Tell how many lines in the data below contain "drum", using one number as the whole reply.

····················

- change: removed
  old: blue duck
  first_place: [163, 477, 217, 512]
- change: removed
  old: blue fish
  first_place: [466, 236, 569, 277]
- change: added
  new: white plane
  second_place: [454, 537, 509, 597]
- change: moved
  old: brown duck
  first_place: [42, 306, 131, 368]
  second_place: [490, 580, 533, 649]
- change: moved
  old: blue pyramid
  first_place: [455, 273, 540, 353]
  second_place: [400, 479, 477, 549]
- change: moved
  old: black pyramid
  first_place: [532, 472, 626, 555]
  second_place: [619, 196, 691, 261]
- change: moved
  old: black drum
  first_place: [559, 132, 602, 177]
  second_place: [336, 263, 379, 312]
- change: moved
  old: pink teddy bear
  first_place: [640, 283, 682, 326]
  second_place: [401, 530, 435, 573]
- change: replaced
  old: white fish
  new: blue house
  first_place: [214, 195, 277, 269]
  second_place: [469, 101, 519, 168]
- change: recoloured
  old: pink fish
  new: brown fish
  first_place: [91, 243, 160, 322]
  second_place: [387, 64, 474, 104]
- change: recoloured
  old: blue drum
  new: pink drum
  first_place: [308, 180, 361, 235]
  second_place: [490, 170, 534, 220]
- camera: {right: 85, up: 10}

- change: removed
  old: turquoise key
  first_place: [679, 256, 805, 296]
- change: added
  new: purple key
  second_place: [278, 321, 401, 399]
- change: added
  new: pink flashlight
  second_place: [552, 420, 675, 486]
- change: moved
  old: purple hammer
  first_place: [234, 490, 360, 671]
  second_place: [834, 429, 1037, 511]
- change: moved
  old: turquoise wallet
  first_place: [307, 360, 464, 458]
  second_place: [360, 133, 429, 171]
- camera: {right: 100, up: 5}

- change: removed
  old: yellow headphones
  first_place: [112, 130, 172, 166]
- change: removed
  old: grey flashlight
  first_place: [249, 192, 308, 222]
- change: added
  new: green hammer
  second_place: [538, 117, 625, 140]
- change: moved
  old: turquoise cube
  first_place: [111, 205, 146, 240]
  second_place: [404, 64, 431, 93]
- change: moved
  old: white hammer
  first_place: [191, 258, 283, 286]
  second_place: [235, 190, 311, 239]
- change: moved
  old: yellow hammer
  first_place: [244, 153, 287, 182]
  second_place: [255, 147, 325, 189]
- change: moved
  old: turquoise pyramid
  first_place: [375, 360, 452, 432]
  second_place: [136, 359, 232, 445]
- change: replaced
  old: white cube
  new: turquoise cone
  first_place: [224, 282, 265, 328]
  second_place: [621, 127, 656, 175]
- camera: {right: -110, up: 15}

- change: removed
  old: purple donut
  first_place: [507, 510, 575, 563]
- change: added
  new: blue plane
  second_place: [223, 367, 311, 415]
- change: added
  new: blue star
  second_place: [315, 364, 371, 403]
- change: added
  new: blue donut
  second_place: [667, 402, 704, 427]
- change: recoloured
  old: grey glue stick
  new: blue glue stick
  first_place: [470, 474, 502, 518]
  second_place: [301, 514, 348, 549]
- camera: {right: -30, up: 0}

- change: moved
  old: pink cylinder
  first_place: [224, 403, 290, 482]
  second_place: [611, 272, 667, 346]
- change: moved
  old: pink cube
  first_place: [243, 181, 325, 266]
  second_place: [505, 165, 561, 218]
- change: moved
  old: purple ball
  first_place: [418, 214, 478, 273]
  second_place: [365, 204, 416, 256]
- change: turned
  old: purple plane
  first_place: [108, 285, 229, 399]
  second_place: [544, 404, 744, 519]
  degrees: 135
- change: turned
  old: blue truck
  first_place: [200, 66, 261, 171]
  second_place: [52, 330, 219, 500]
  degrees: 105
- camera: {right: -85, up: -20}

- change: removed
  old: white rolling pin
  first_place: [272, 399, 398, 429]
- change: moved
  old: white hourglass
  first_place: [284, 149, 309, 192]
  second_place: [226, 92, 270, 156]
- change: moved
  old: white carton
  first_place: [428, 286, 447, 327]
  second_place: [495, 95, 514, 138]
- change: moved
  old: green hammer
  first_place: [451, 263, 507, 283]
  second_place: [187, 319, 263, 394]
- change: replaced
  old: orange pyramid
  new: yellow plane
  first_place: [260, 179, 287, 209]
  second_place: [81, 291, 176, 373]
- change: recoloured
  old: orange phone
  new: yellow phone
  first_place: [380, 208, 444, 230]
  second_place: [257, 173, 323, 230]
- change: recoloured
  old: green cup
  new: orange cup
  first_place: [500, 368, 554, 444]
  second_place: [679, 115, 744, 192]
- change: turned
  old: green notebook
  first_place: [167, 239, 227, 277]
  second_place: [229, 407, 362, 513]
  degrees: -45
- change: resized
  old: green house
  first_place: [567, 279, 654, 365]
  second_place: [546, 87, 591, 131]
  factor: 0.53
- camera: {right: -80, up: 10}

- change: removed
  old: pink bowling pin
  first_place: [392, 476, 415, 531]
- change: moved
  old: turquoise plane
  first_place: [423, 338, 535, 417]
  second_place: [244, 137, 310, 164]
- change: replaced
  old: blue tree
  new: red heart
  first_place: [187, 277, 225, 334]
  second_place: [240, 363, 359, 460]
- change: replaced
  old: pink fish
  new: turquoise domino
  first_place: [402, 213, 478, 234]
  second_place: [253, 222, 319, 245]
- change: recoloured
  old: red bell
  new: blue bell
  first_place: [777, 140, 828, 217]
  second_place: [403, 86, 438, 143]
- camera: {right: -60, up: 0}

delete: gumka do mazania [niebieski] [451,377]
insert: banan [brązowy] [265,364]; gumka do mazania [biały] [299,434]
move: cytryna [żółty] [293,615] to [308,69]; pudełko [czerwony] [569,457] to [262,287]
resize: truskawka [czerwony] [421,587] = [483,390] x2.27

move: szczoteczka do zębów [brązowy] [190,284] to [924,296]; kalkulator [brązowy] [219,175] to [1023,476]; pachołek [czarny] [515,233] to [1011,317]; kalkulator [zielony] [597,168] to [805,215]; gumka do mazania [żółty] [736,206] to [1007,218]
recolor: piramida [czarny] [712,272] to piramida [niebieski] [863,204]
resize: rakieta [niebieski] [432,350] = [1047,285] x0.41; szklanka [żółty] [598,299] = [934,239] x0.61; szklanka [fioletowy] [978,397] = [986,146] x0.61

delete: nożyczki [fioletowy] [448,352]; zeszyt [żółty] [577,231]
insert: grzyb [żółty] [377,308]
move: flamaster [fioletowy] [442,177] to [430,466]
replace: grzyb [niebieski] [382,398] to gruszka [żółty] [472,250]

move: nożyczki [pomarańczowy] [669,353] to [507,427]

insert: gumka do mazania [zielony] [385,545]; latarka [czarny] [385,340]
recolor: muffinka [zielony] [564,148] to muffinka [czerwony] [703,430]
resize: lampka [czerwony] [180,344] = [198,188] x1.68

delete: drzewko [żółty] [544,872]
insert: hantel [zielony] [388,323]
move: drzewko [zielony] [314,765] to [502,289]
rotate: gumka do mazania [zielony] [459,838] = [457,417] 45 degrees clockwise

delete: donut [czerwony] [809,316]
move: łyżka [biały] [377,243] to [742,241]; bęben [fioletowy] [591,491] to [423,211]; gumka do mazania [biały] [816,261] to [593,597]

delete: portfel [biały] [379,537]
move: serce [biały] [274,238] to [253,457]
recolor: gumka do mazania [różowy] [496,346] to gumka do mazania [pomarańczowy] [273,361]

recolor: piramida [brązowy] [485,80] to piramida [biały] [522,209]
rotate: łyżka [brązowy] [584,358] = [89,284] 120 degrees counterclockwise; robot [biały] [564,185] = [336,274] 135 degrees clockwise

····················

## ANSWER FOR THIS EXERCISE
3